◆ **What needs to be done**
Every line in the entries that holds "none" should be identified and copied.

◆ **Record excerpts**

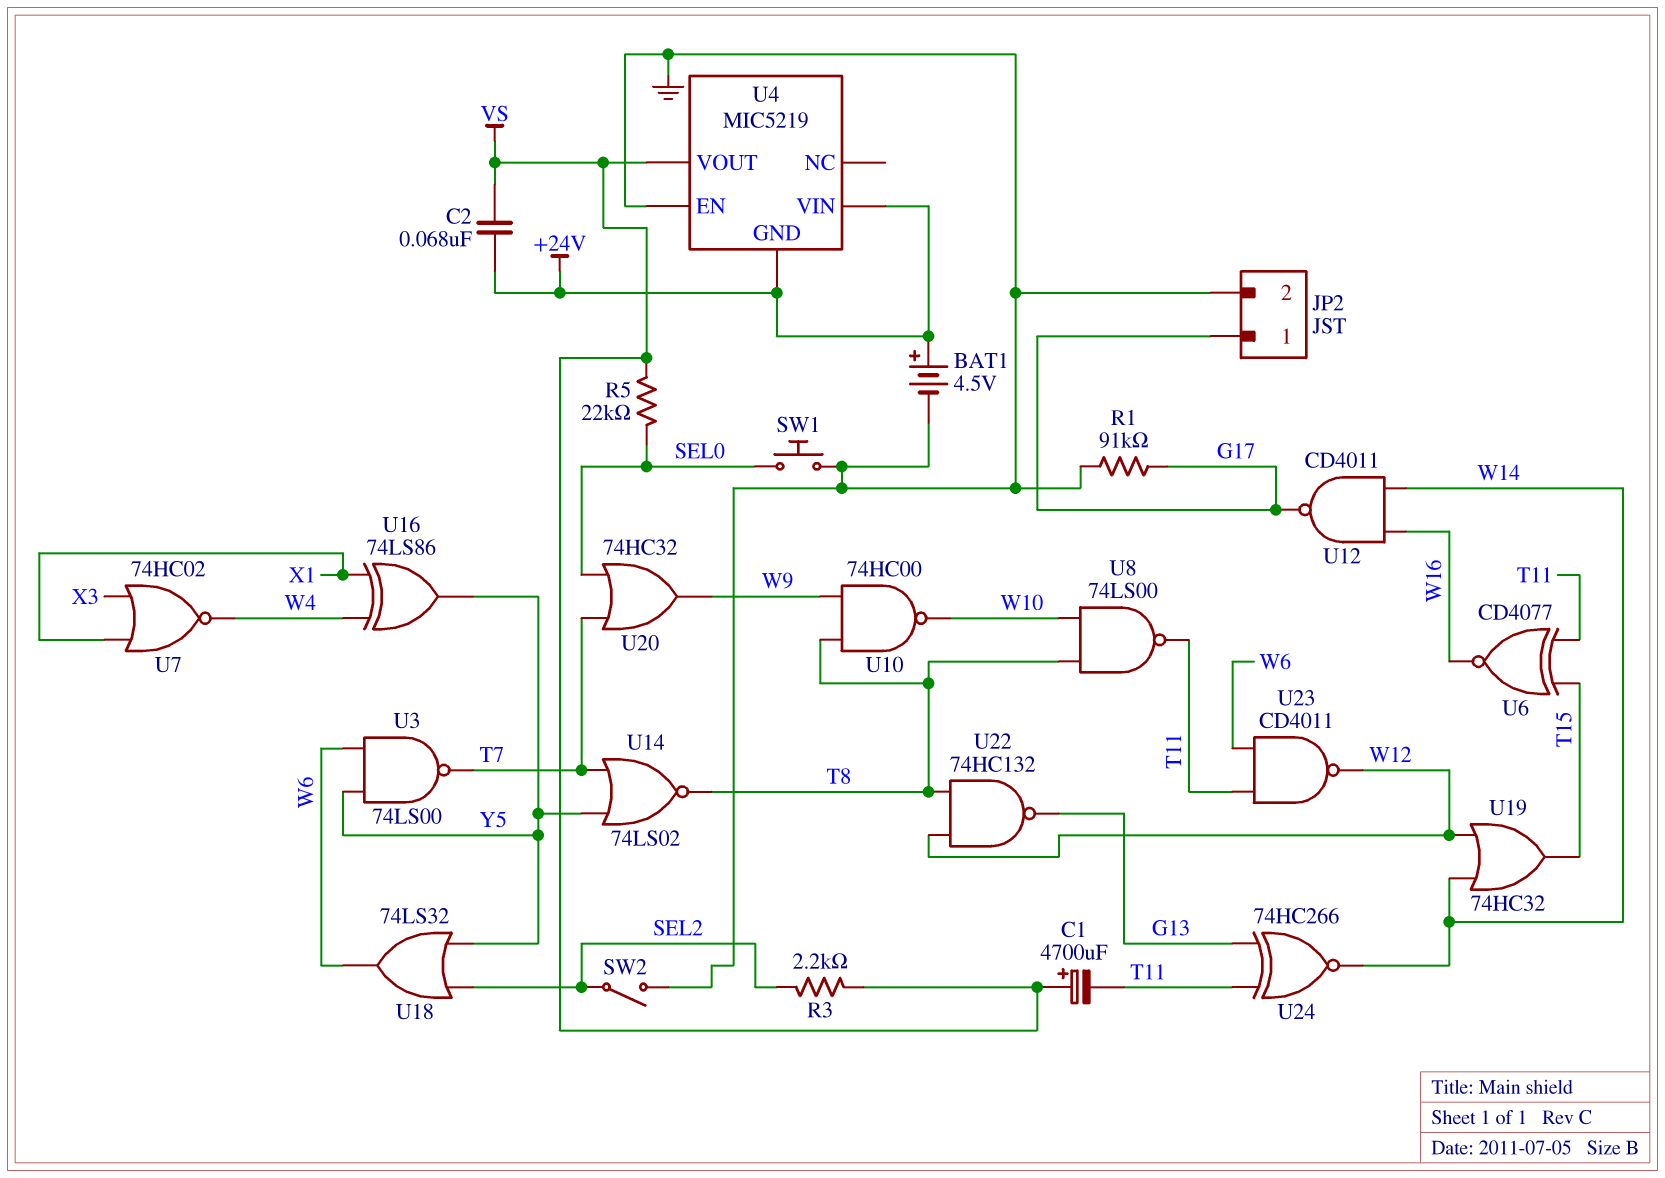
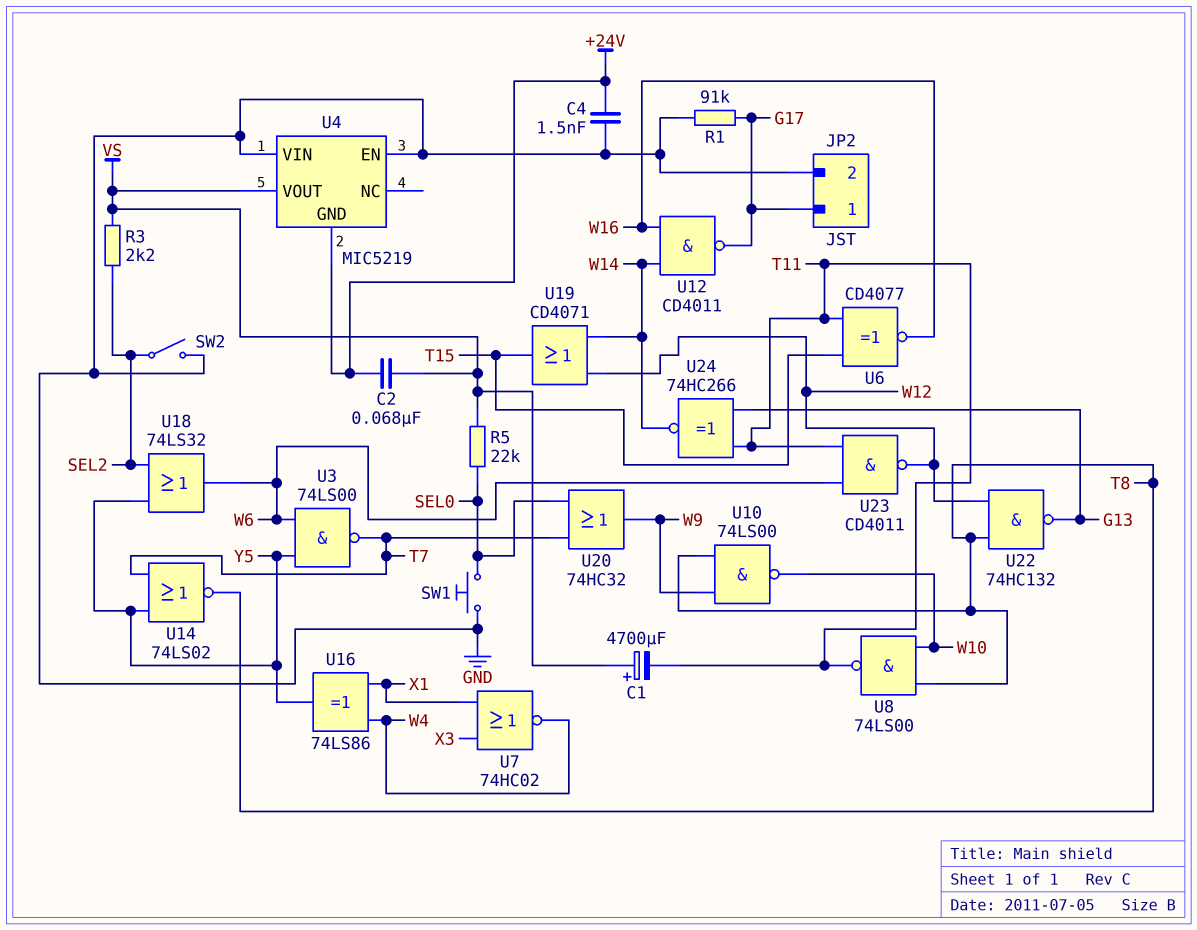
BAT1: 4.5V (plus +24V, minus GND) -> none
C4: none -> 1.5nF (+24V, GND)
U4 pin VIN: +24V -> GND
U10: NAND 74HC00 (in T8, in W9, out W10) -> NAND 74LS00 (in T8, in W9, out W10)
U19: OR 74HC32 (in W12, in W14, out T15) -> OR CD4071 (in W12, in W14, out T15)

◆ **Response for this exercise**
BAT1: 4.5V (plus +24V, minus GND) -> none
C4: none -> 1.5nF (+24V, GND)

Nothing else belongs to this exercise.